Work instructions: Below are lines of data; restate word for word those running from the line containing "D1: schottky (A" to the line containing "R10: 1k (CLK, LEDK) -> 1.5k (CLK, LEDK)", inclusive, and no others.

Data listing:
== Segment start ==
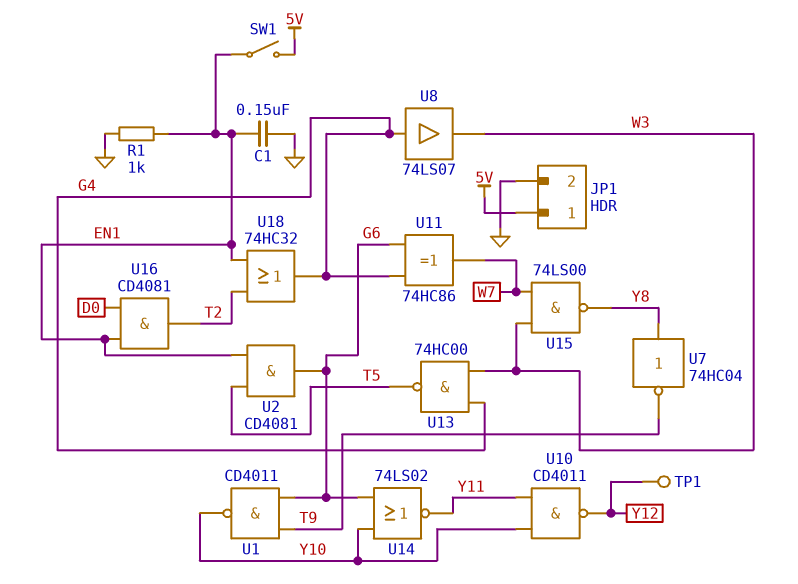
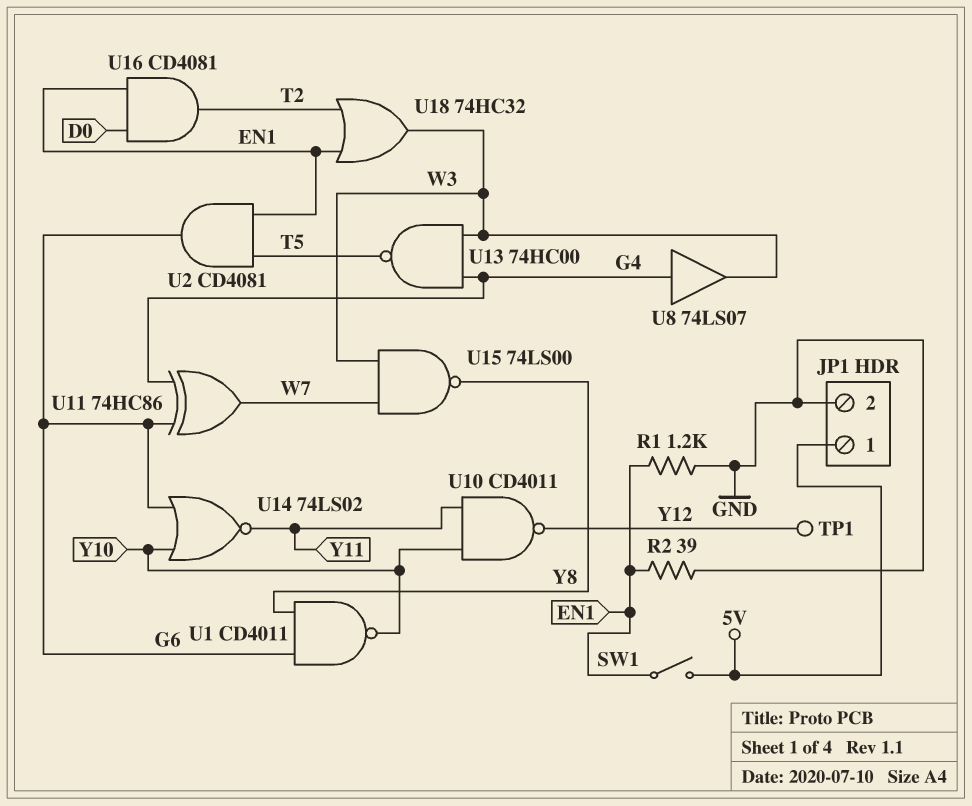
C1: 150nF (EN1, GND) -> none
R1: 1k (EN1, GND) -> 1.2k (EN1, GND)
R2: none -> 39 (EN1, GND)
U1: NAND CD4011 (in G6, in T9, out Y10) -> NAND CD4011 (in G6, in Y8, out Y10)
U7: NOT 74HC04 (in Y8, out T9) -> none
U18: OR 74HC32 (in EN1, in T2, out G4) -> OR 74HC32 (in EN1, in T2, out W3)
== Segment end ==
== Segment start ==
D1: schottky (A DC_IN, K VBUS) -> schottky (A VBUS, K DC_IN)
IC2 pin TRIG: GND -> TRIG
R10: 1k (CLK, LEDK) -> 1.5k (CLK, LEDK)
== Segment end ==
Exercise answer:
D1: schottky (A DC_IN, K VBUS) -> schottky (A VBUS, K DC_IN)
IC2 pin TRIG: GND -> TRIG
R10: 1k (CLK, LEDK) -> 1.5k (CLK, LEDK)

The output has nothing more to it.